_Task item_
Nothing but the lines below from the one with "U2 pin OUT: GND -> VS" through the one with "R11: 620 (N003, N014) -> 390 (N003, N014)" should be output, each exactly as given, and no pictures.

_Information supplied_
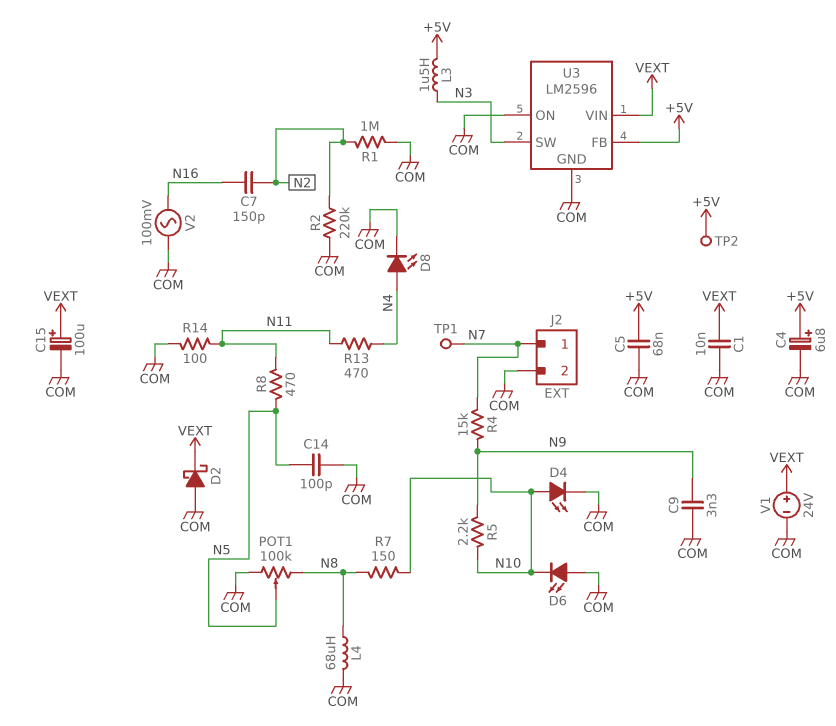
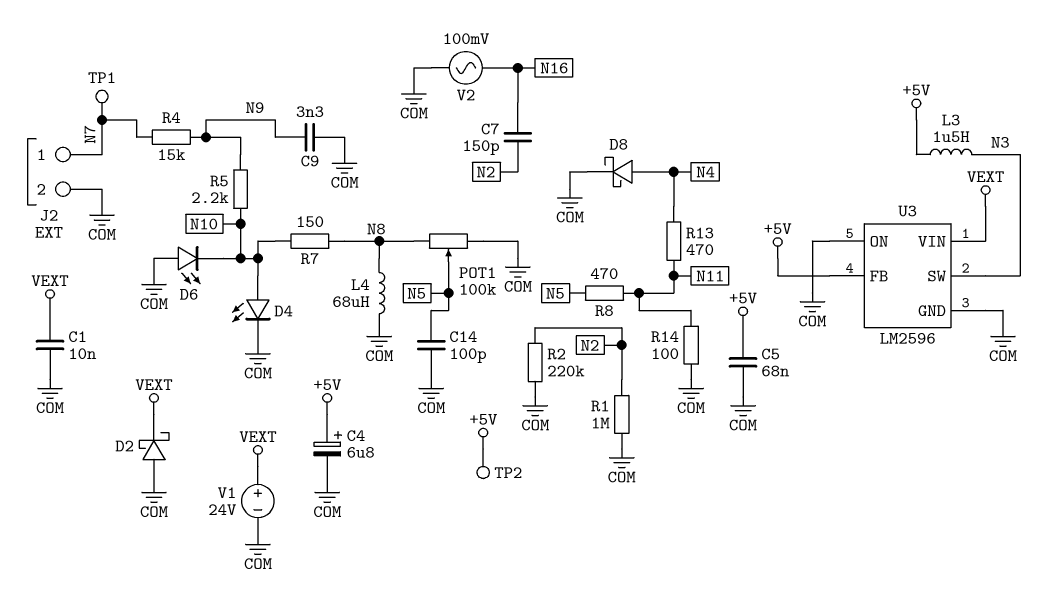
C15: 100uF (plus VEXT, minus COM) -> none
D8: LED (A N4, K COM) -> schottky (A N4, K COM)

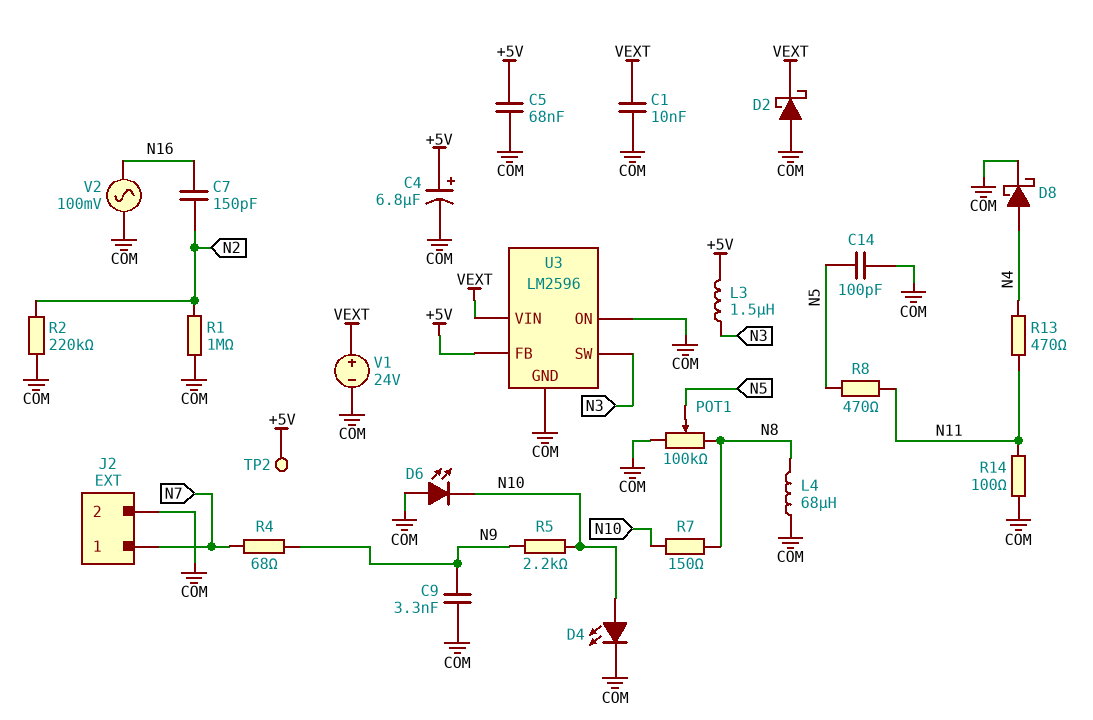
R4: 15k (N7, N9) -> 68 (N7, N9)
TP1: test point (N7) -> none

---

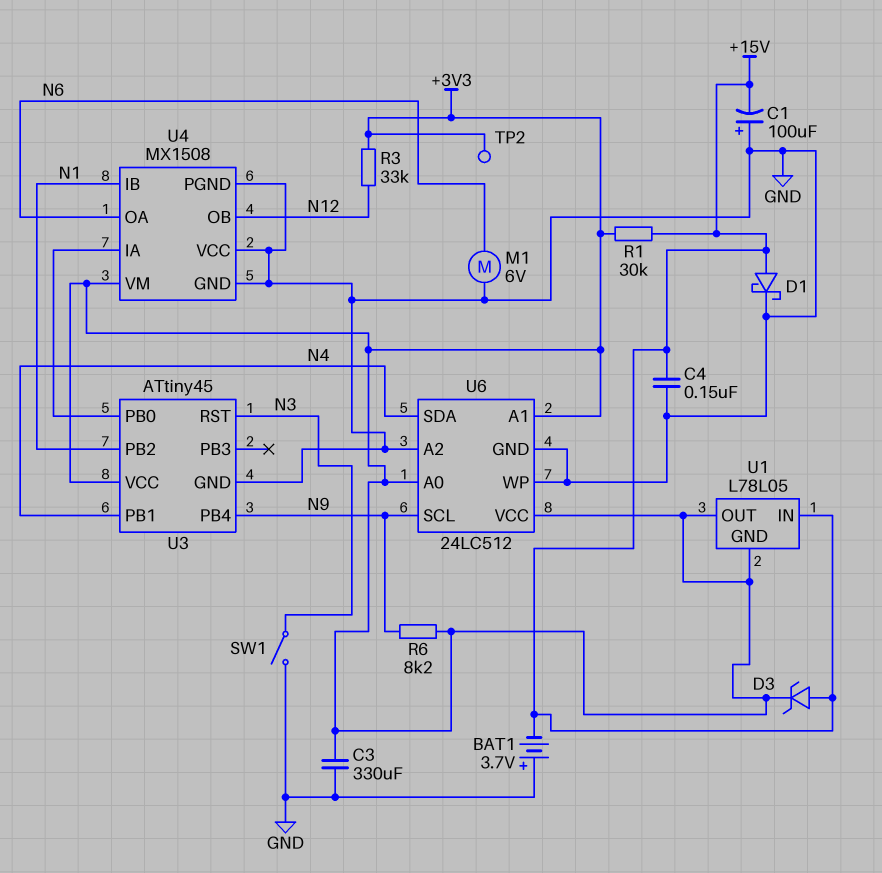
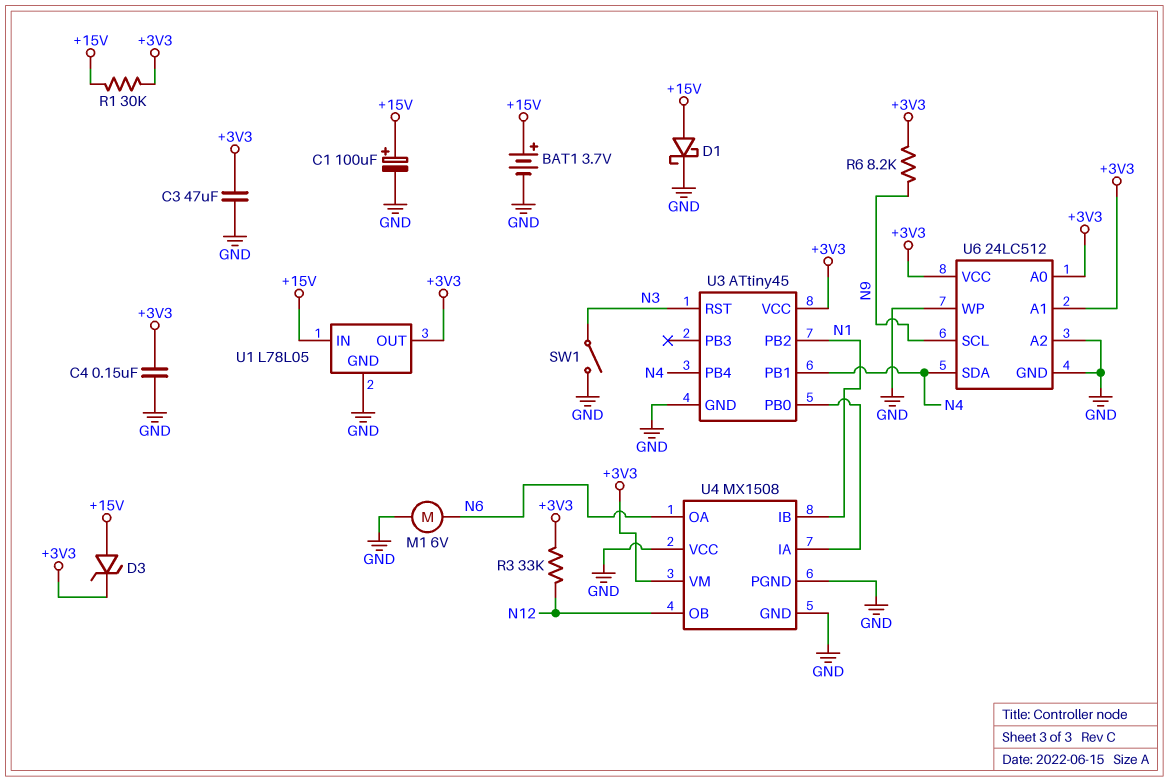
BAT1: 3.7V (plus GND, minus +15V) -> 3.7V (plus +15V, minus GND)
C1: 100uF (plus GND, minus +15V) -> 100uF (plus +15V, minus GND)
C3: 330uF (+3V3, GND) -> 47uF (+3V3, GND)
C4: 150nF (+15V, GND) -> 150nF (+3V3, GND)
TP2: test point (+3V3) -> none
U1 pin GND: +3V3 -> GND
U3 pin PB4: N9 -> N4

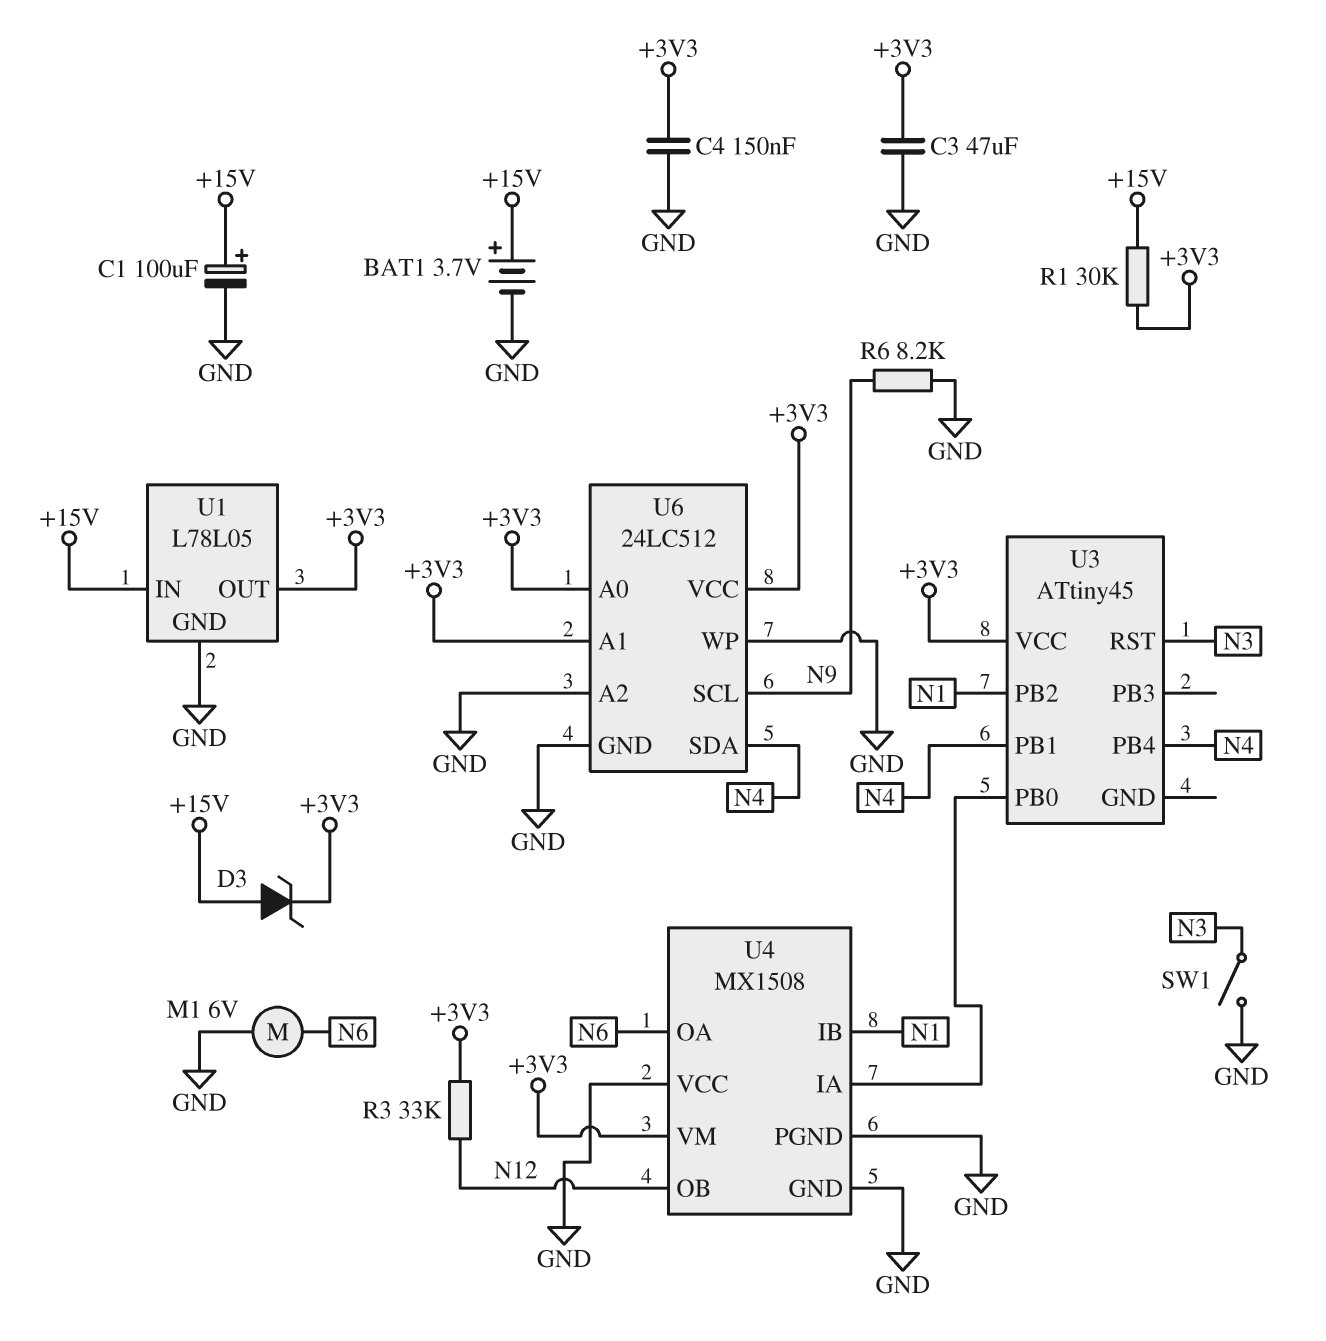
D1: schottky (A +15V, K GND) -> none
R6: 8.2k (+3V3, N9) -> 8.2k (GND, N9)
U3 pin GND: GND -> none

==

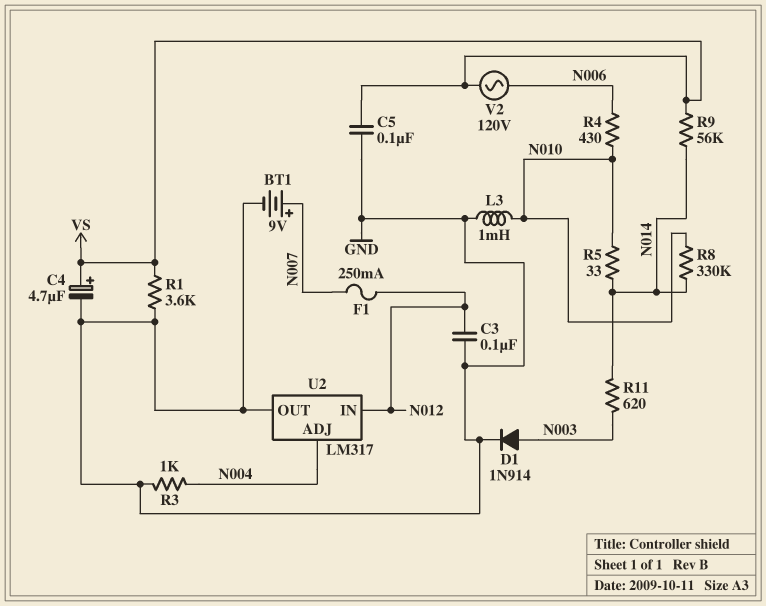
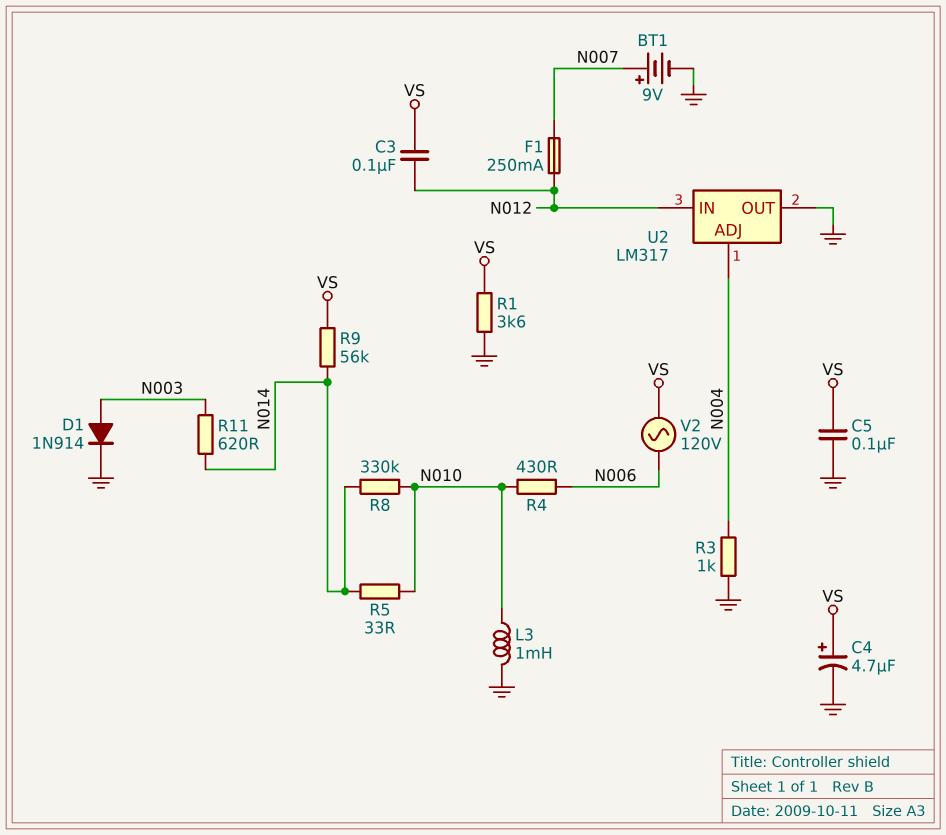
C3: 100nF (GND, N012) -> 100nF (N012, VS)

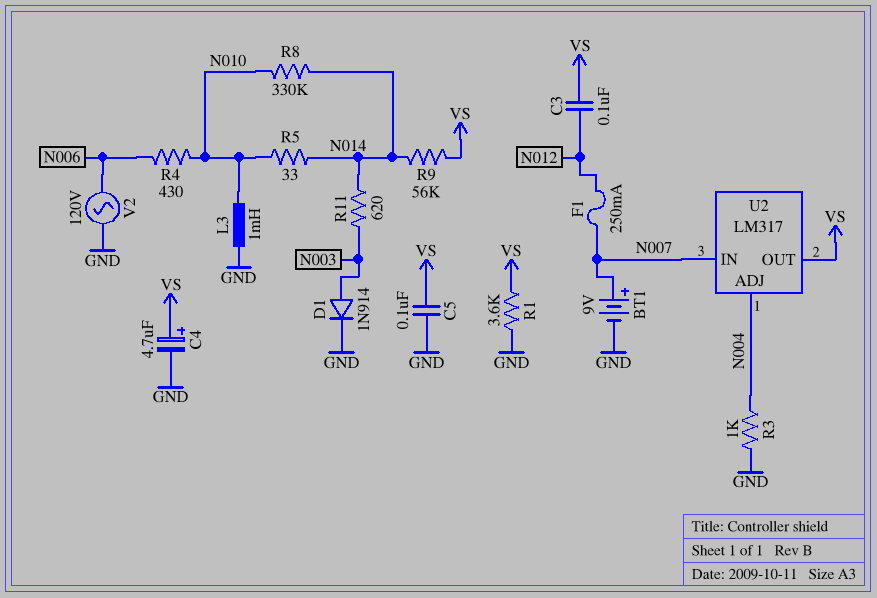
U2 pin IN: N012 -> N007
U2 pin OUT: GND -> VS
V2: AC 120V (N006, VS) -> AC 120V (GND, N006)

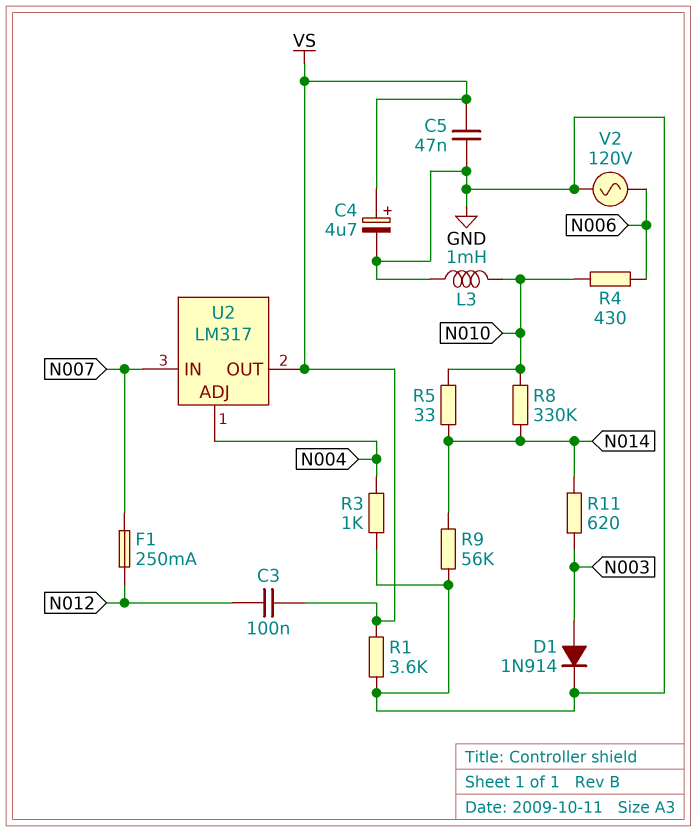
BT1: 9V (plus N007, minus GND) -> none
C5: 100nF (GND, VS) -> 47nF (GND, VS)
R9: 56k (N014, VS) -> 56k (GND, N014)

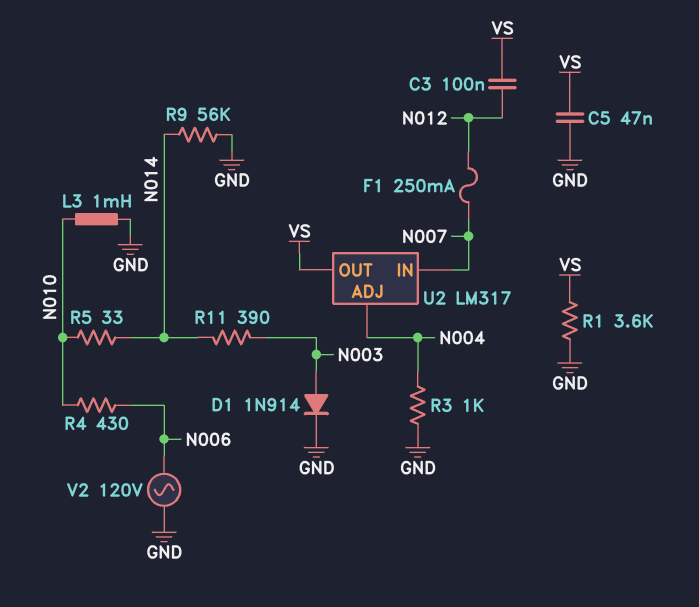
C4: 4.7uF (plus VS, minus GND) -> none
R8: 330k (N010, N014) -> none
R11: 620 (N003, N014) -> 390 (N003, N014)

_Answer for this exercise_
U2 pin OUT: GND -> VS
V2: AC 120V (N006, VS) -> AC 120V (GND, N006)

BT1: 9V (plus N007, minus GND) -> none
C5: 100nF (GND, VS) -> 47nF (GND, VS)
R9: 56k (N014, VS) -> 56k (GND, N014)

C4: 4.7uF (plus VS, minus GND) -> none
R8: 330k (N010, N014) -> none
R11: 620 (N003, N014) -> 390 (N003, N014)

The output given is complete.